> [Directions]: Scan the entries below and extract each line with the word "plane" in it.
═════ Provided material
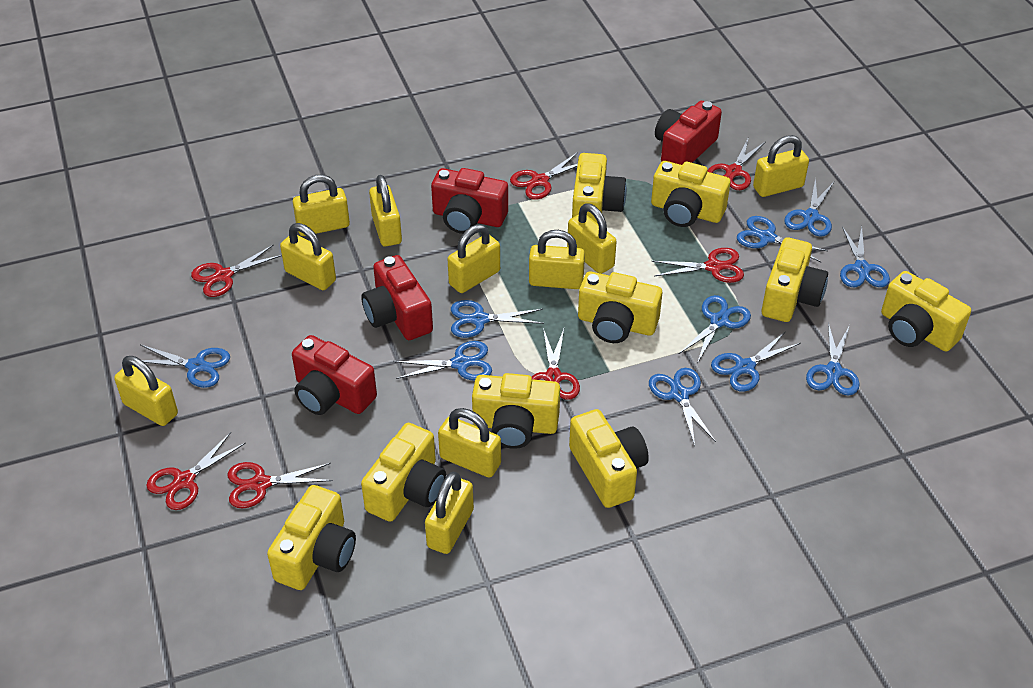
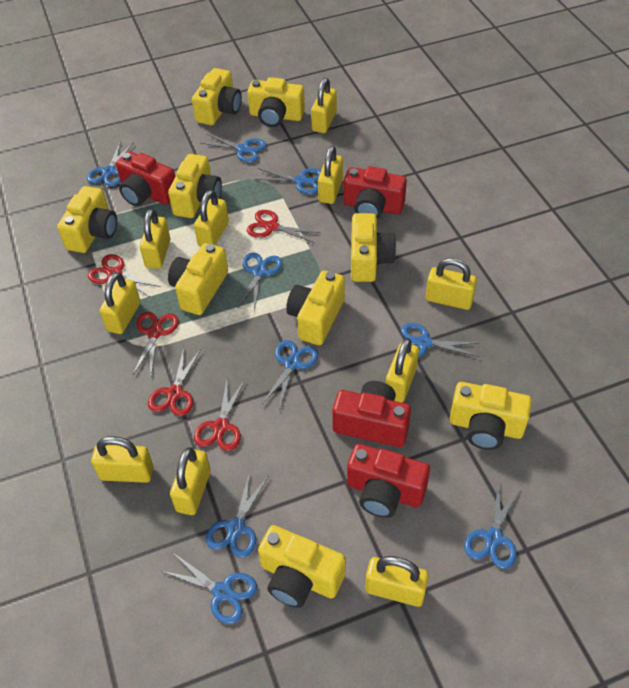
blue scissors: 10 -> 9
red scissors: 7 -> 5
══════════
═════ Provided material
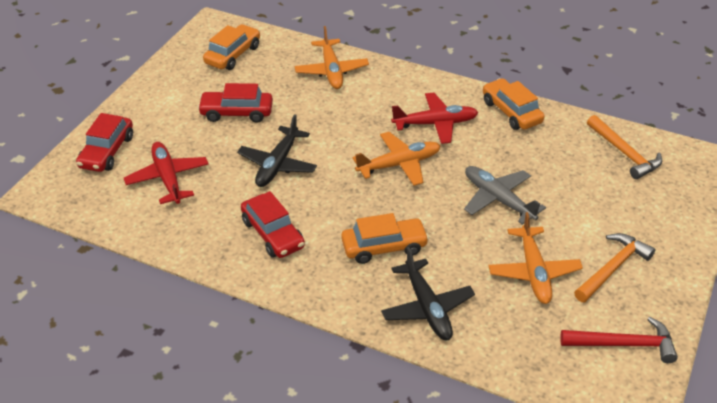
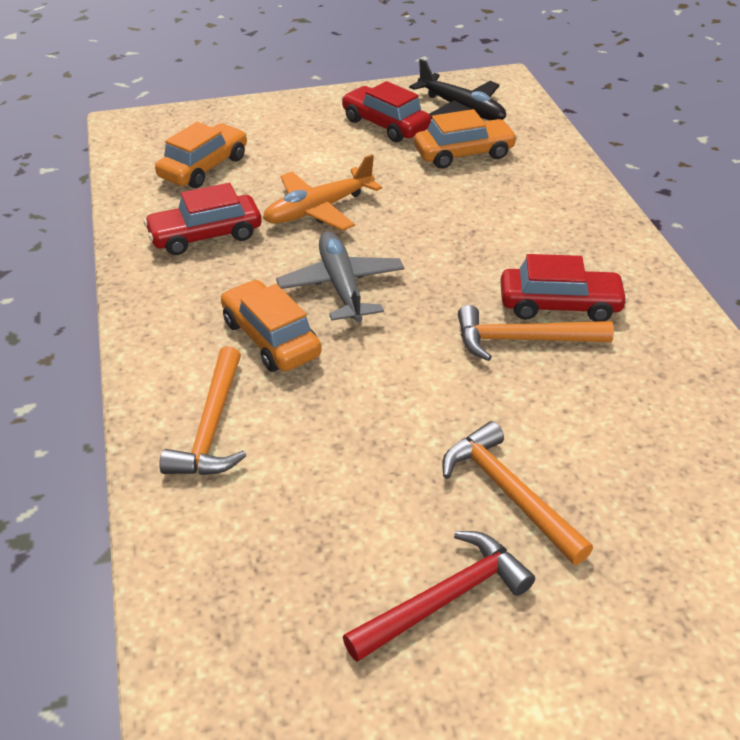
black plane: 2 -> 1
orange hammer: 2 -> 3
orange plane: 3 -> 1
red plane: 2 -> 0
══════════
═════ Provided material
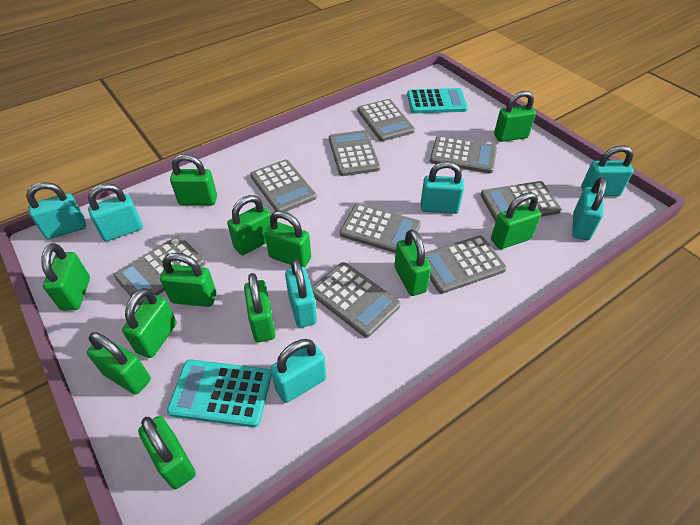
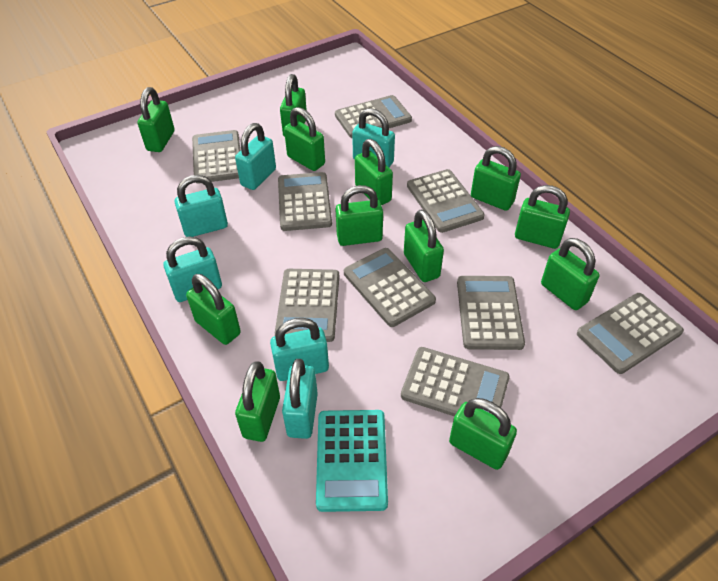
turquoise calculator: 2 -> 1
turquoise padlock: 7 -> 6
══════════
> [Result]:
black plane: 2 -> 1
orange plane: 3 -> 1
red plane: 2 -> 0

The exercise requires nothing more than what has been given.